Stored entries
══════
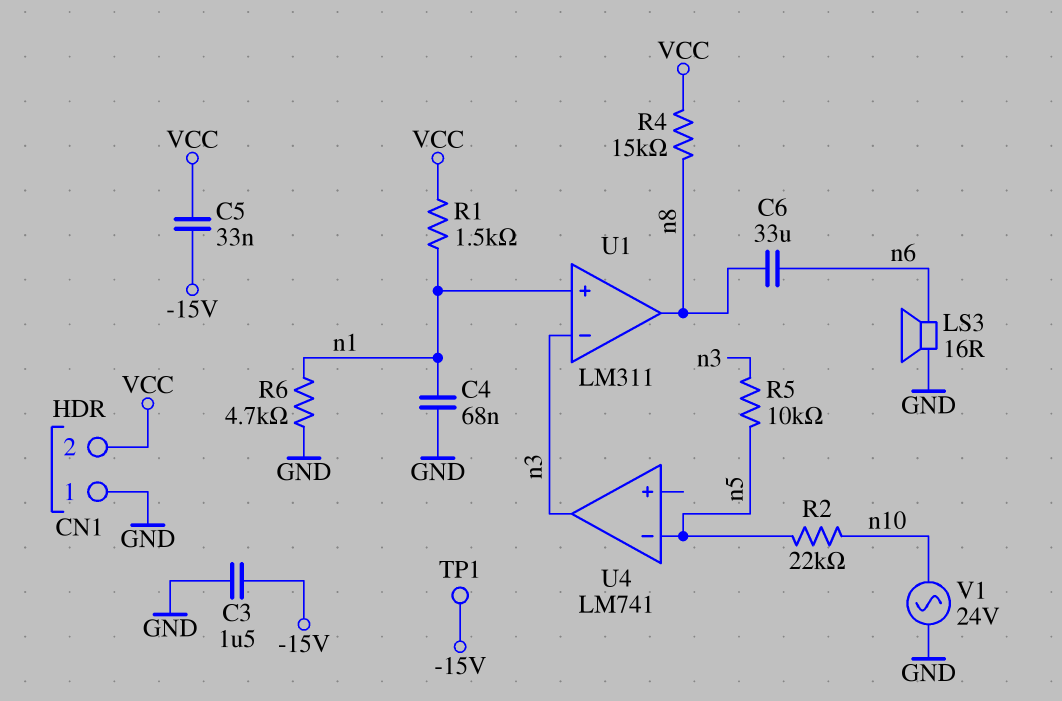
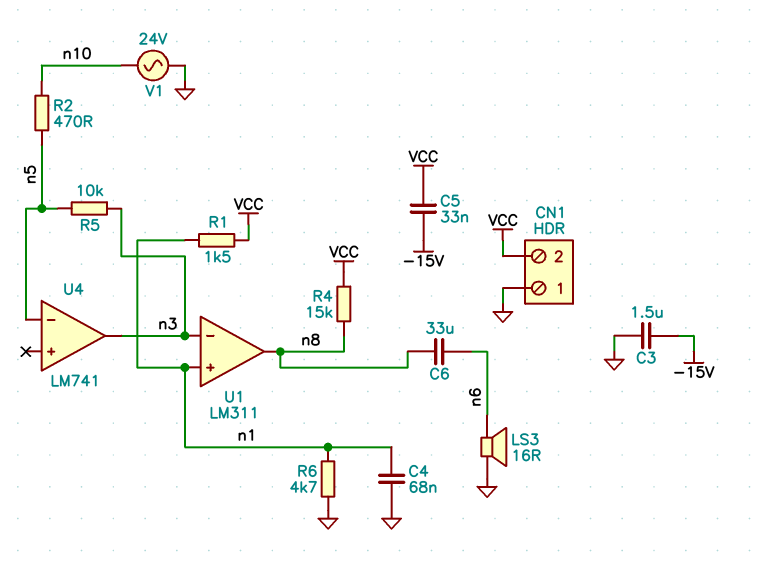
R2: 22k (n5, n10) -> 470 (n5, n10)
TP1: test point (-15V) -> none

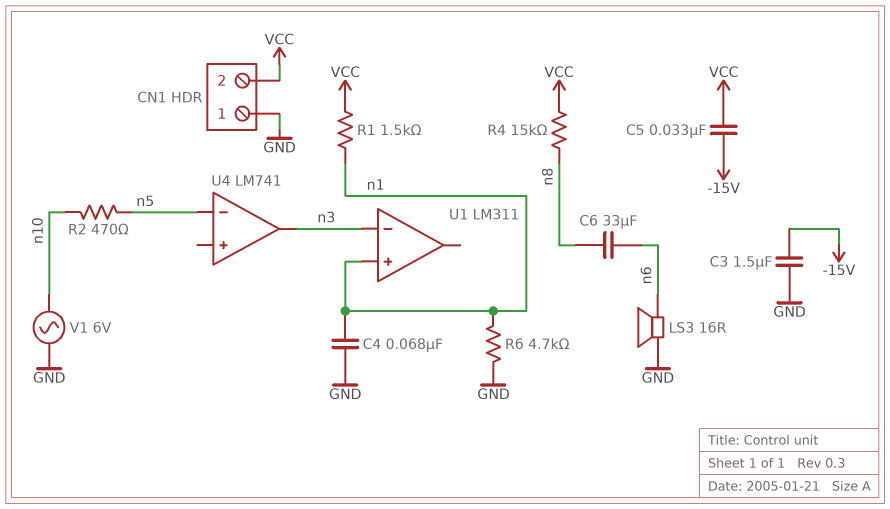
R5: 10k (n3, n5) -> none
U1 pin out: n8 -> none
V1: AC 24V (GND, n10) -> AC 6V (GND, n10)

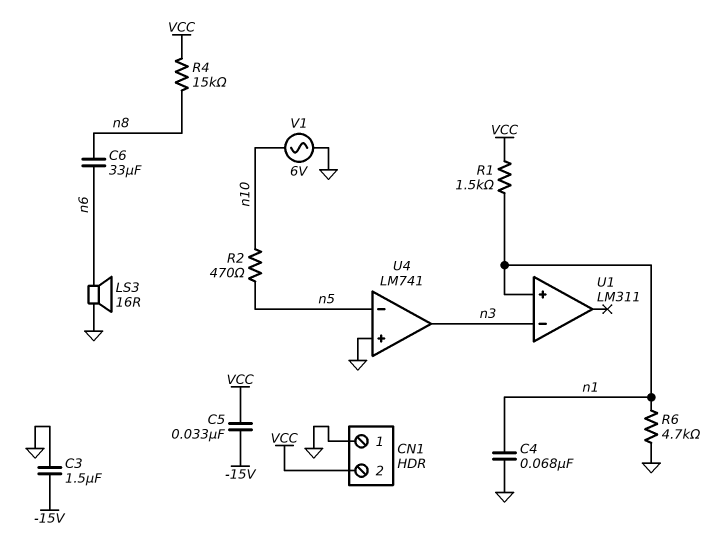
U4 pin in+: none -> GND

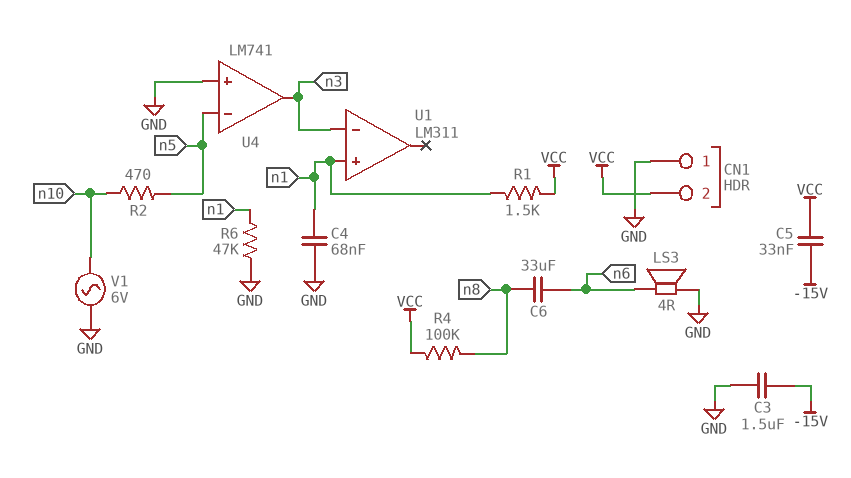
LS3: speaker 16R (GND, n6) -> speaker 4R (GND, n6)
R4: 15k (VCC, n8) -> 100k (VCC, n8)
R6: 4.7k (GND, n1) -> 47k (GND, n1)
══════
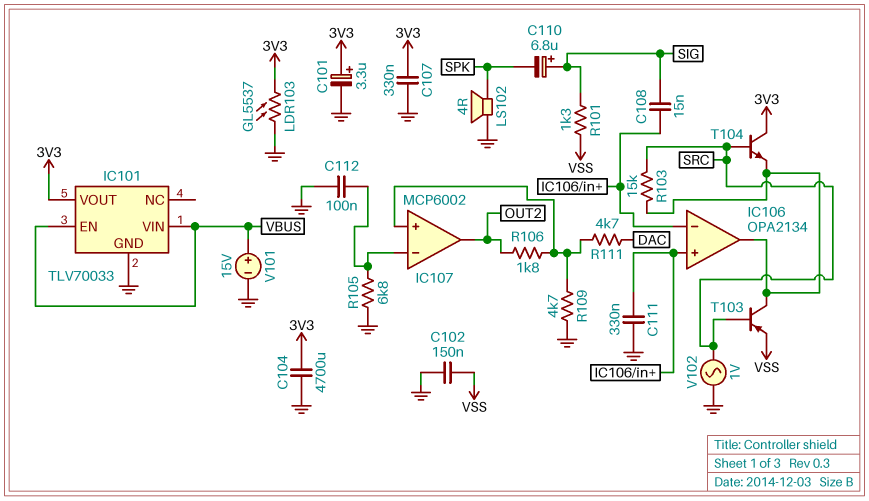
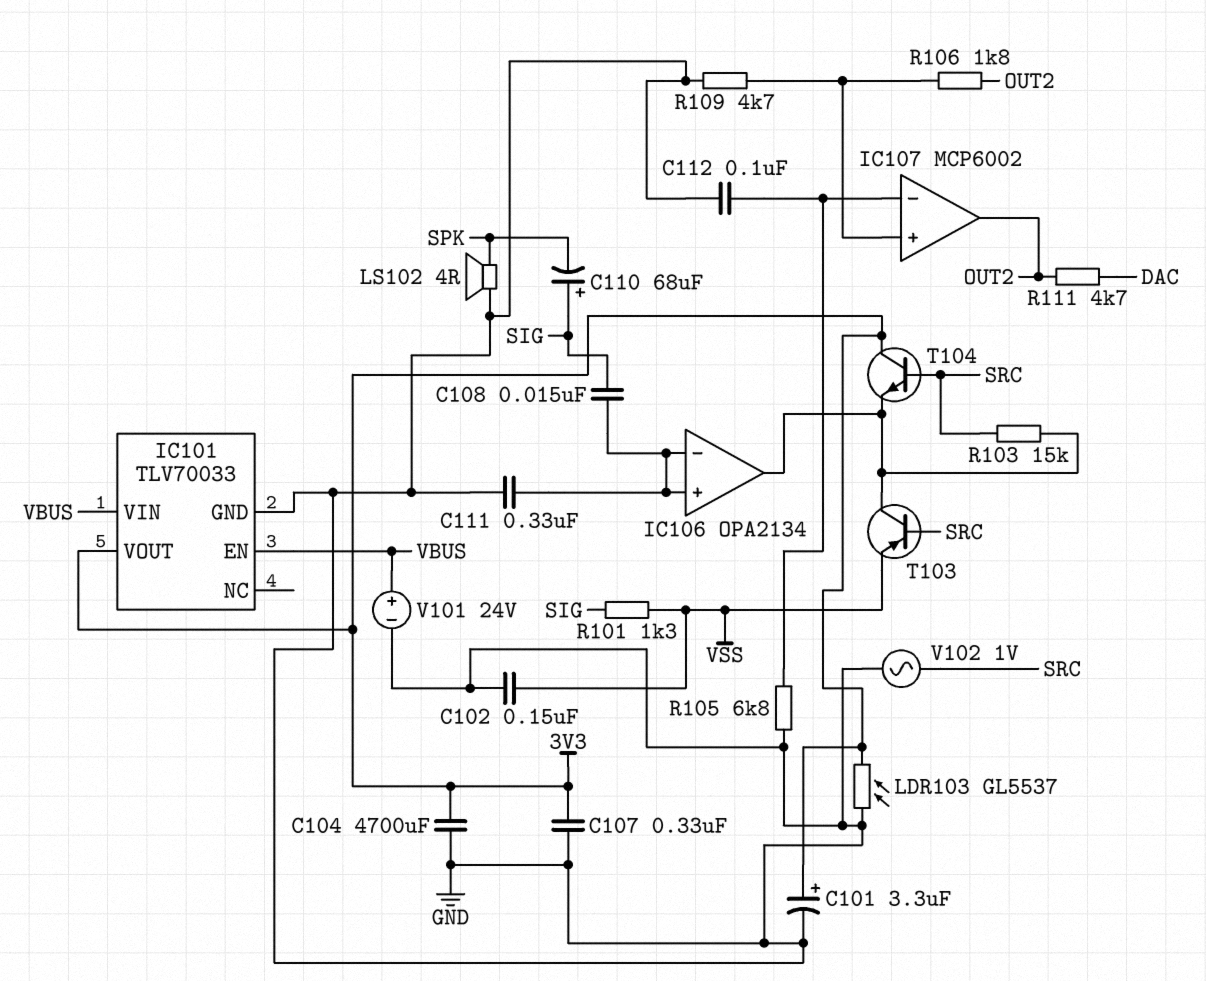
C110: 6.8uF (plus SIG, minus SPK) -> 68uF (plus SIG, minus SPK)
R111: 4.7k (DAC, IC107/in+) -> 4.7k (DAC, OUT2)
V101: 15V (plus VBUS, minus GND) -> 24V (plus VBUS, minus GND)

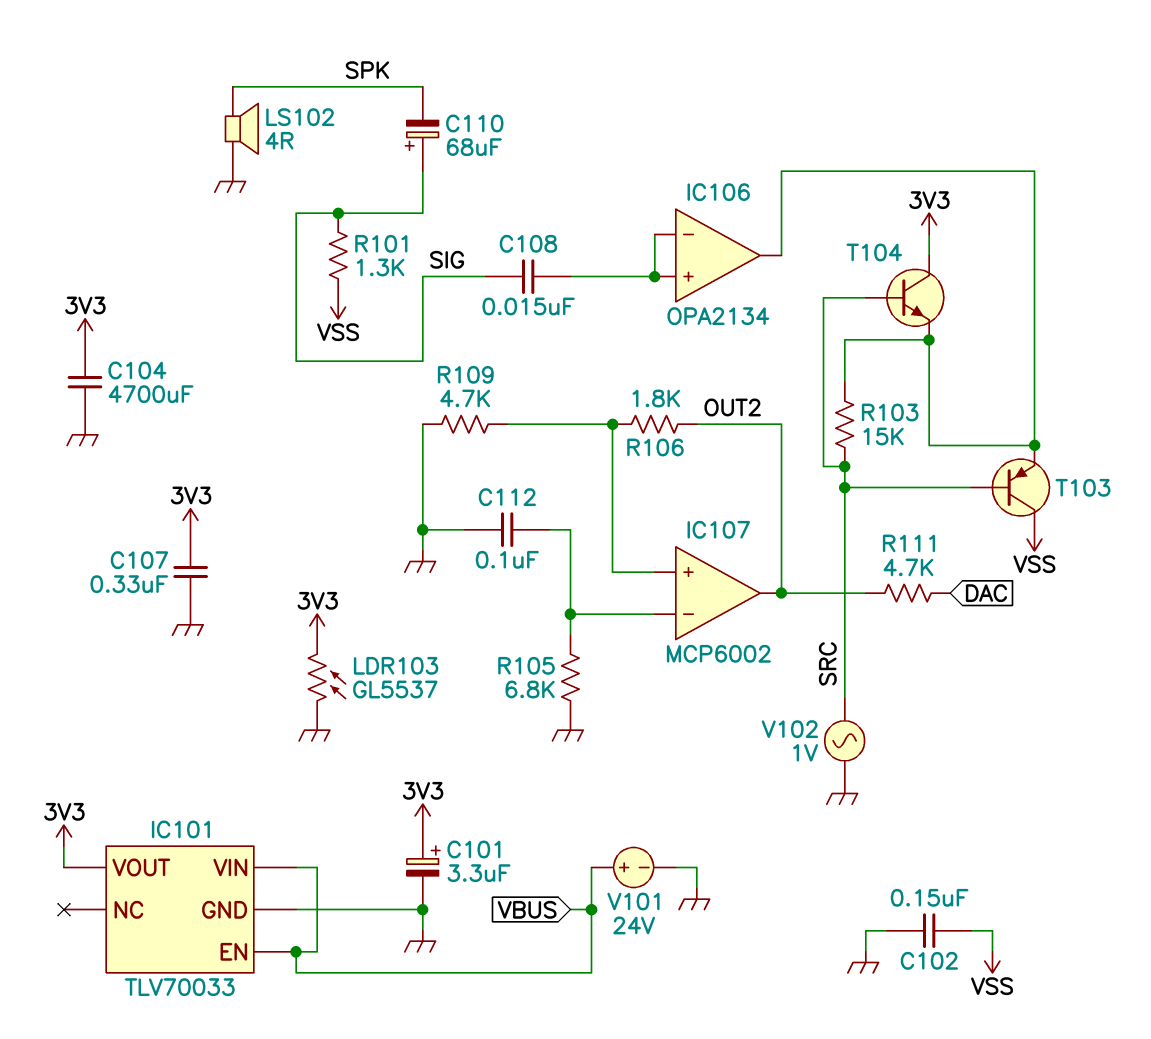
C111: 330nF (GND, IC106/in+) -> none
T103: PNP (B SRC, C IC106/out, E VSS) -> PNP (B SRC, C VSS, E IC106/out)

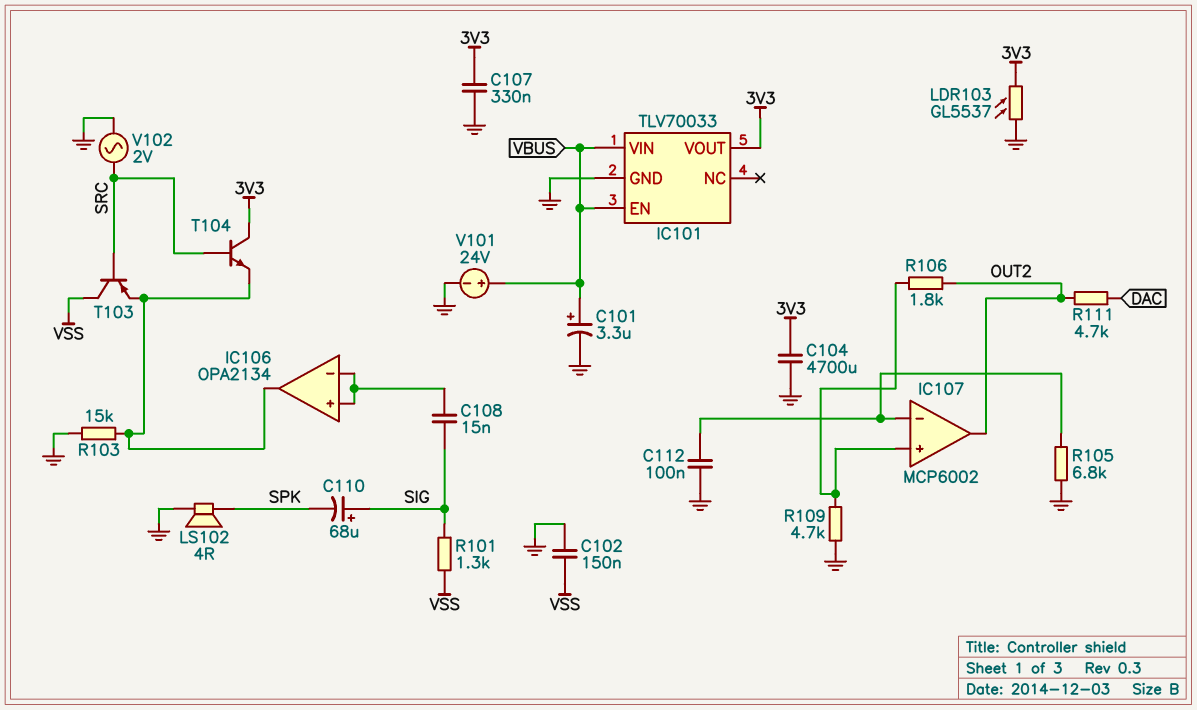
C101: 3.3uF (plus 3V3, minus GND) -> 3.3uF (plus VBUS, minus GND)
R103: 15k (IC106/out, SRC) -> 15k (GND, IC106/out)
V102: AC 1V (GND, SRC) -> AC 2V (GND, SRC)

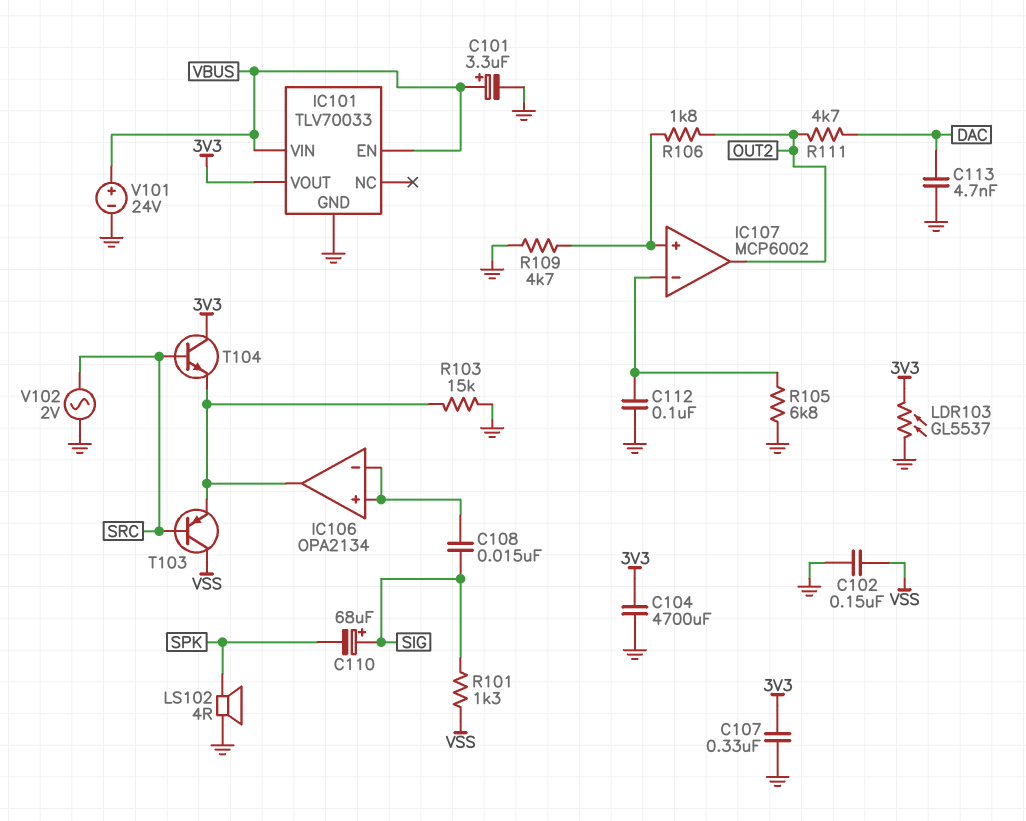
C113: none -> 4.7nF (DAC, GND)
══════
__Exercise requirements__. The copy should hold only the lines from the one with "R2: 22k (n5, n10) -> 470 (n5, n10)" through the one with "R6: 4.7k (GND, n1) -> 47k (GND, n1)", exactly as they stand above. Leave out the pictures.

__Output below__.
R2: 22k (n5, n10) -> 470 (n5, n10)
TP1: test point (-15V) -> none

R5: 10k (n3, n5) -> none
U1 pin out: n8 -> none
V1: AC 24V (GND, n10) -> AC 6V (GND, n10)

U4 pin in+: none -> GND

LS3: speaker 16R (GND, n6) -> speaker 4R (GND, n6)
R4: 15k (VCC, n8) -> 100k (VCC, n8)
R6: 4.7k (GND, n1) -> 47k (GND, n1)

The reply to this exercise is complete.